> _Required action_:
Report, from the records below, every line where the word "size" appears.

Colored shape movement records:
-------------------------
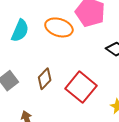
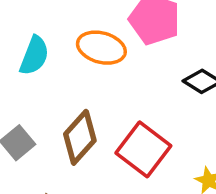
brown diamond: (45, 79) -> (80, 137), size x1.4

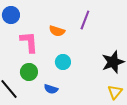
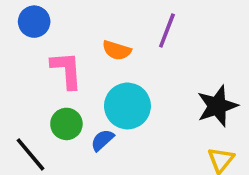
cyan circle: (63, 62) -> (127, 106), size x1.6
blue semicircle: (51, 89) -> (102, 140), moved, turned 120

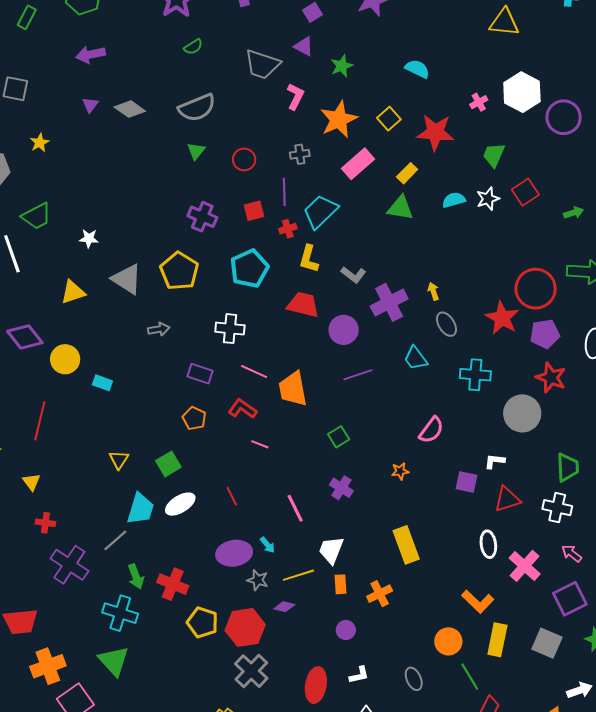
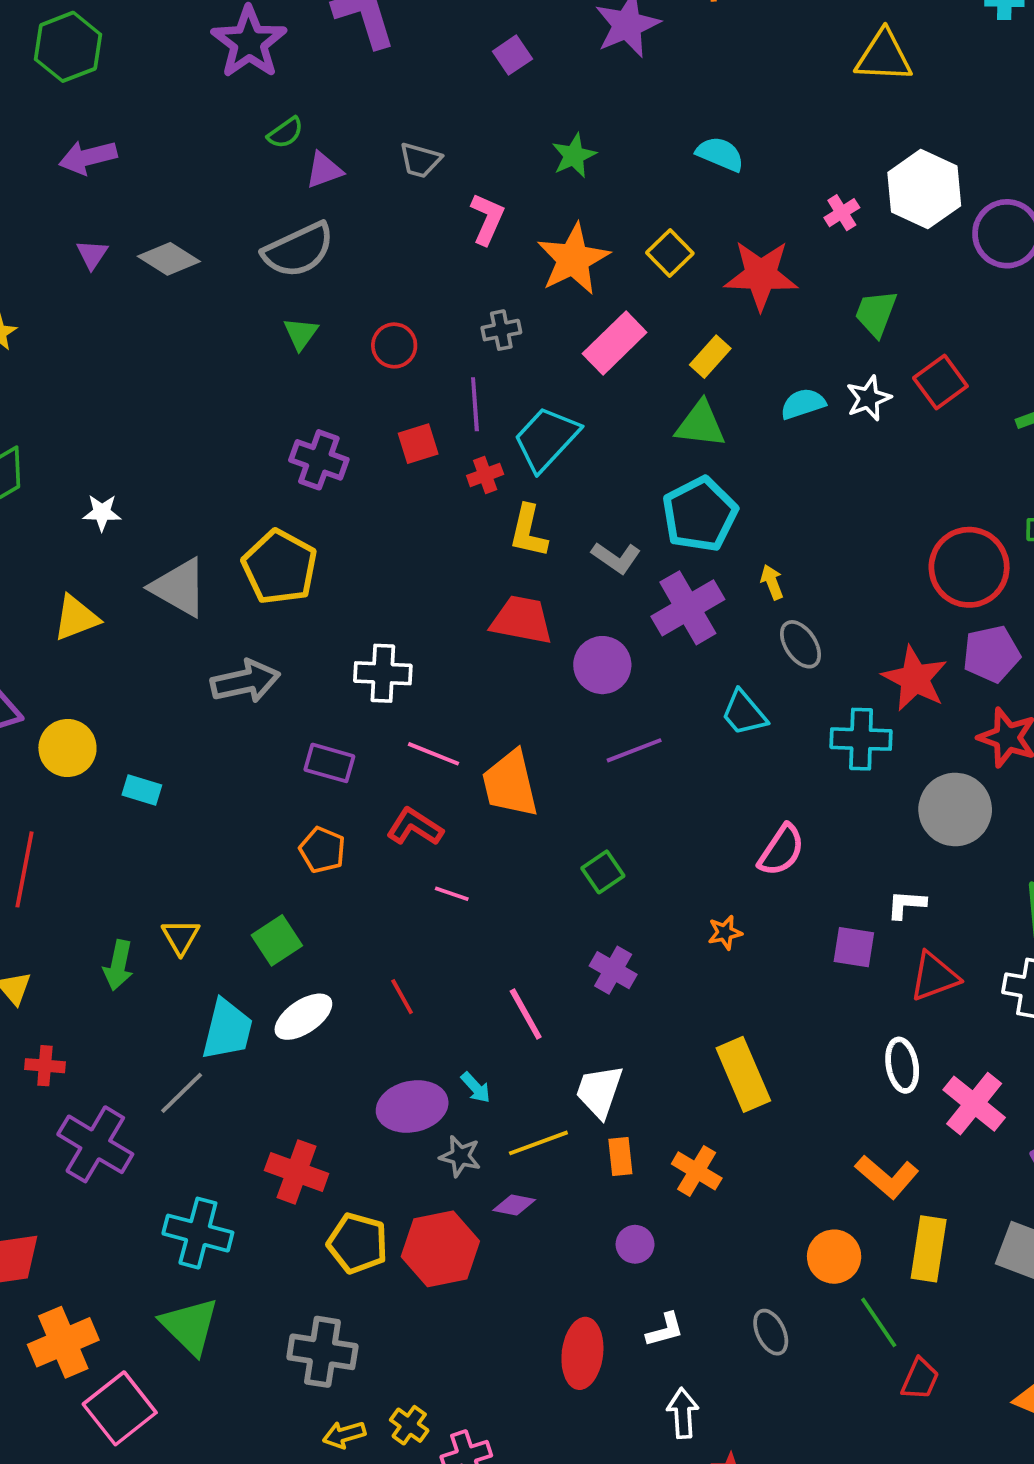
purple triangle: (304, 46) -> (324, 170), moved, turned -45
gray trapezoid: (262, 64) -> (420, 160), size x0.6
cyan pentagon: (249, 268) -> (700, 514), moved
red star: (502, 318) -> (915, 679), moved
gray arrow: (159, 329) -> (245, 681), size x1.6
green arrow: (136, 577) -> (118, 965), moved, turned 35
orange cross: (380, 594) -> (697, 1171), turned -30
gray cross: (251, 671) -> (322, 1352), moved, turned -32

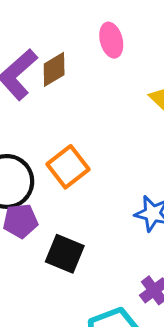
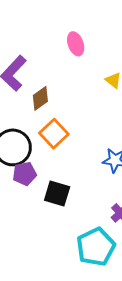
brown diamond: (54, 69) -> (40, 98), moved

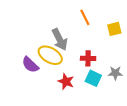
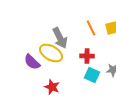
orange line: (85, 17) -> (91, 28), moved
red star: (66, 81) -> (52, 87), moved

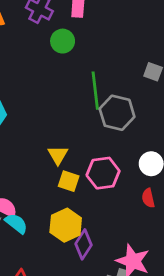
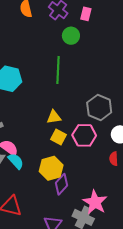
green line: (95, 91) -> (58, 70), moved
gray hexagon: (117, 113) -> (99, 108), moved
yellow triangle: (58, 155) -> (54, 117), turned 42

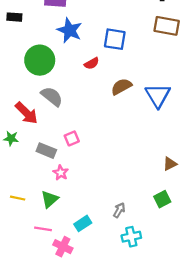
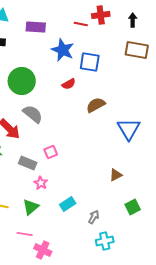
blue star: (70, 30) -> (63, 50), moved
blue triangle: (158, 95) -> (129, 129), moved
brown triangle: (170, 164) -> (116, 175), moved
cyan rectangle: (83, 223) -> (68, 204), moved

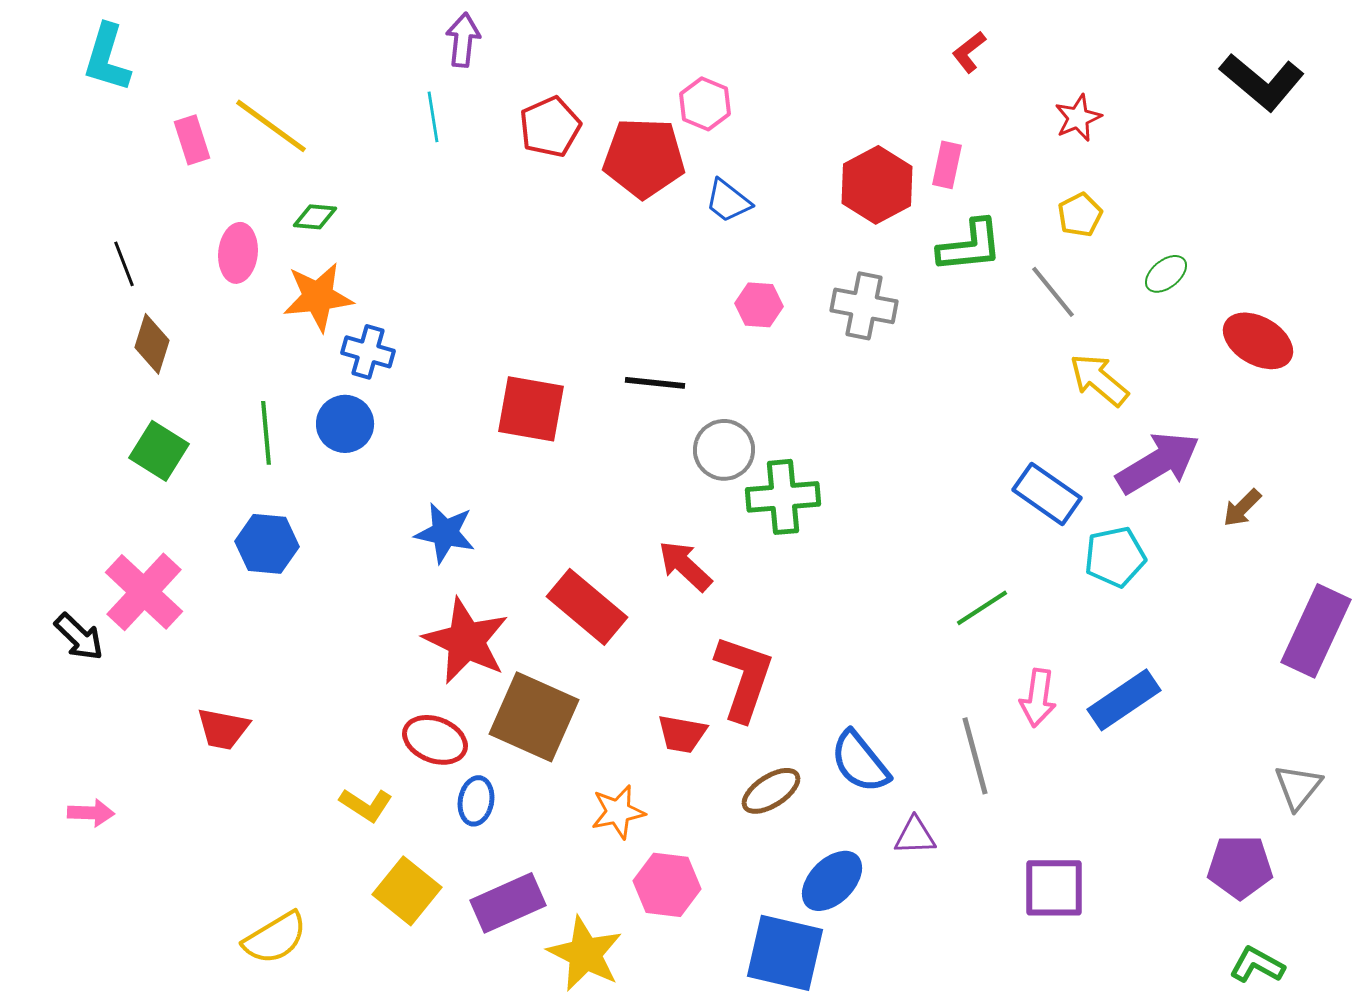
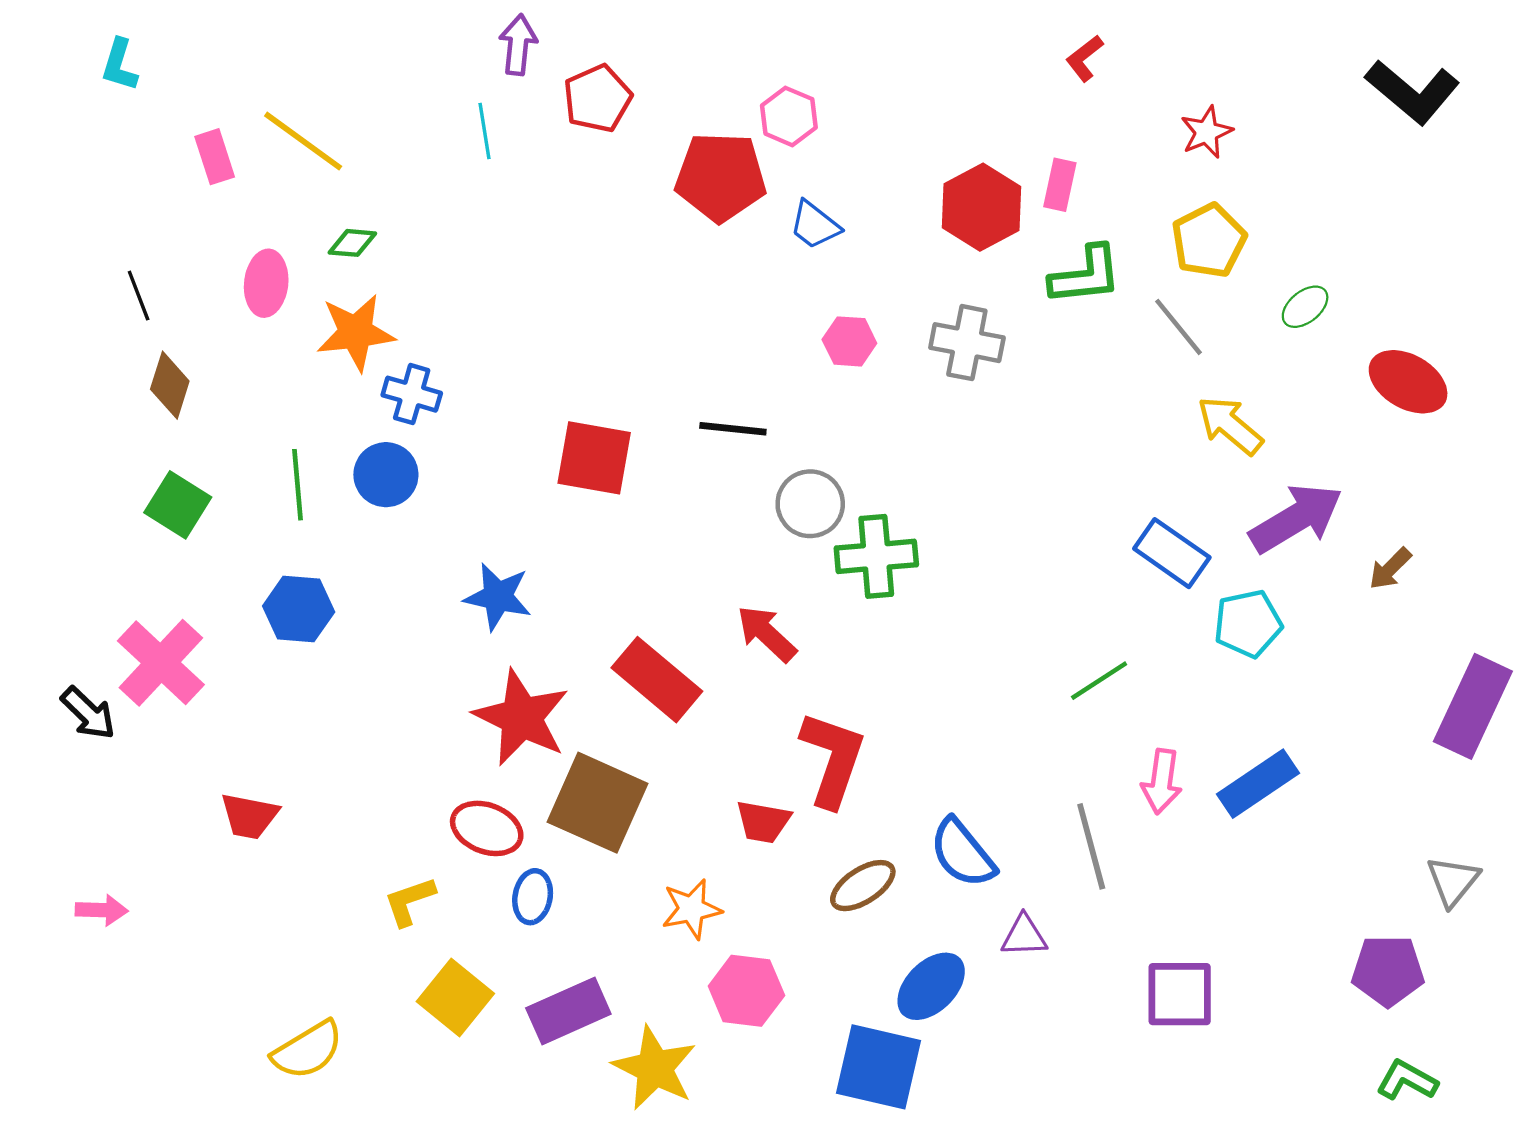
cyan L-shape: (107, 58) -> (119, 65), size x0.7
red pentagon: (550, 127) -> (598, 99), moved
yellow pentagon: (1080, 215) -> (1209, 241), size x1.5
yellow L-shape: (366, 805) -> (409, 901), turned 128

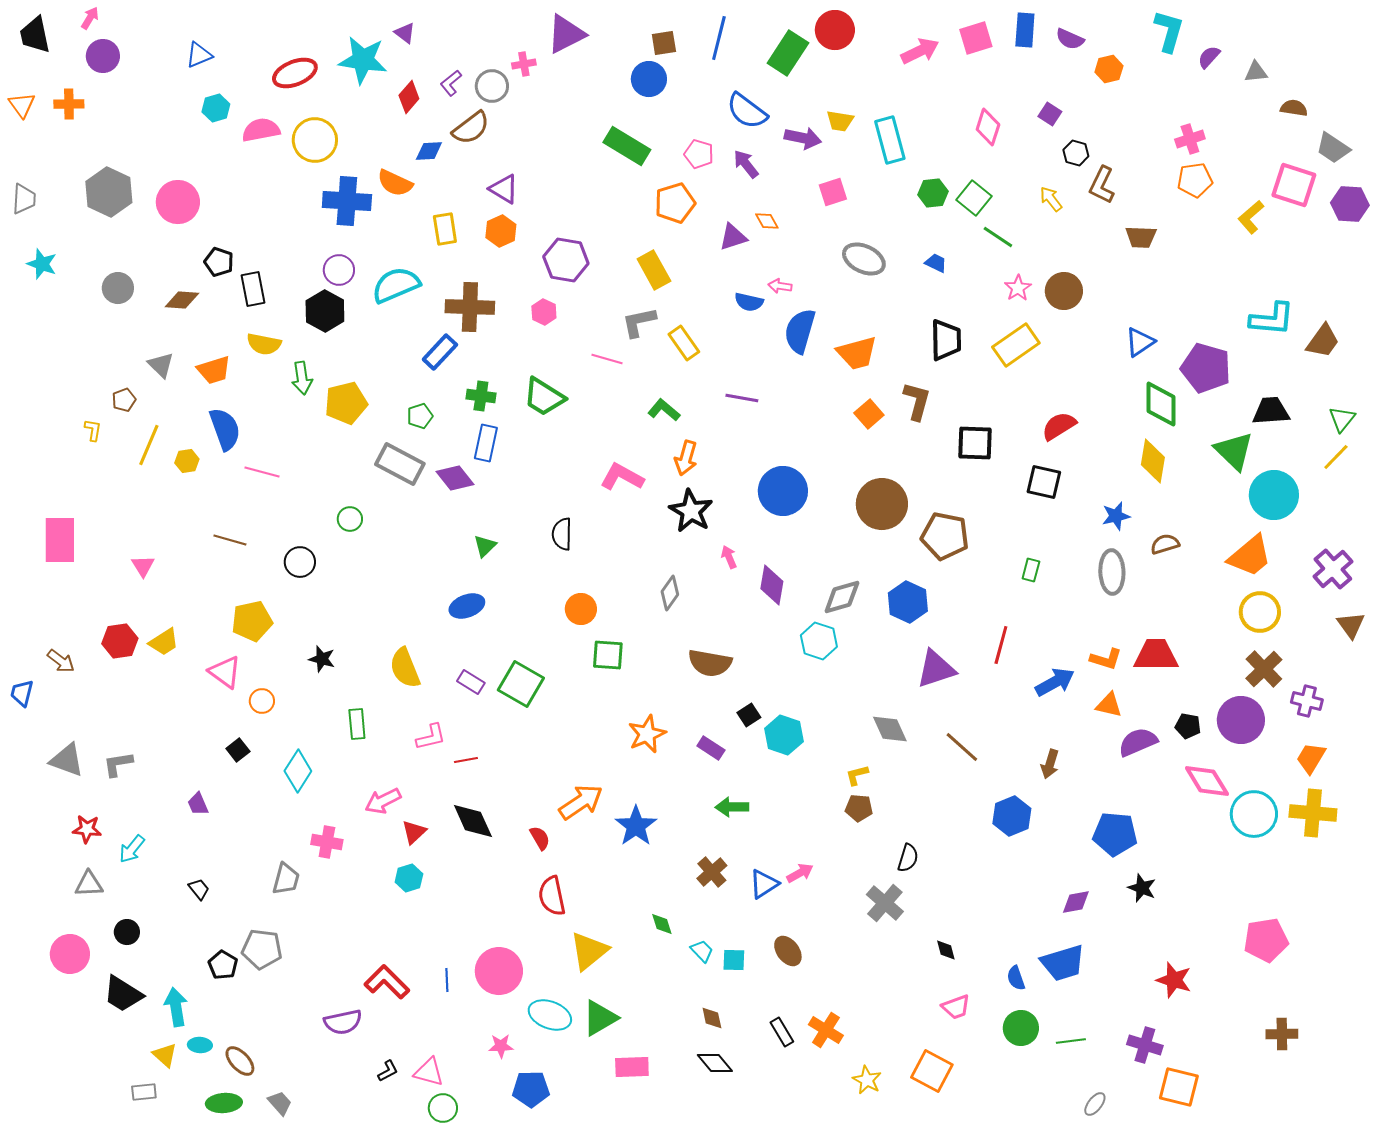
-------------------------
> _Task response_:
brown diamond: (45, 79) -> (80, 137), size x1.4
cyan circle: (63, 62) -> (127, 106), size x1.6
gray trapezoid: (262, 64) -> (420, 160), size x0.6
gray arrow: (159, 329) -> (245, 681), size x1.6
cyan L-shape: (107, 58) -> (119, 65), size x0.7
yellow pentagon: (1080, 215) -> (1209, 241), size x1.5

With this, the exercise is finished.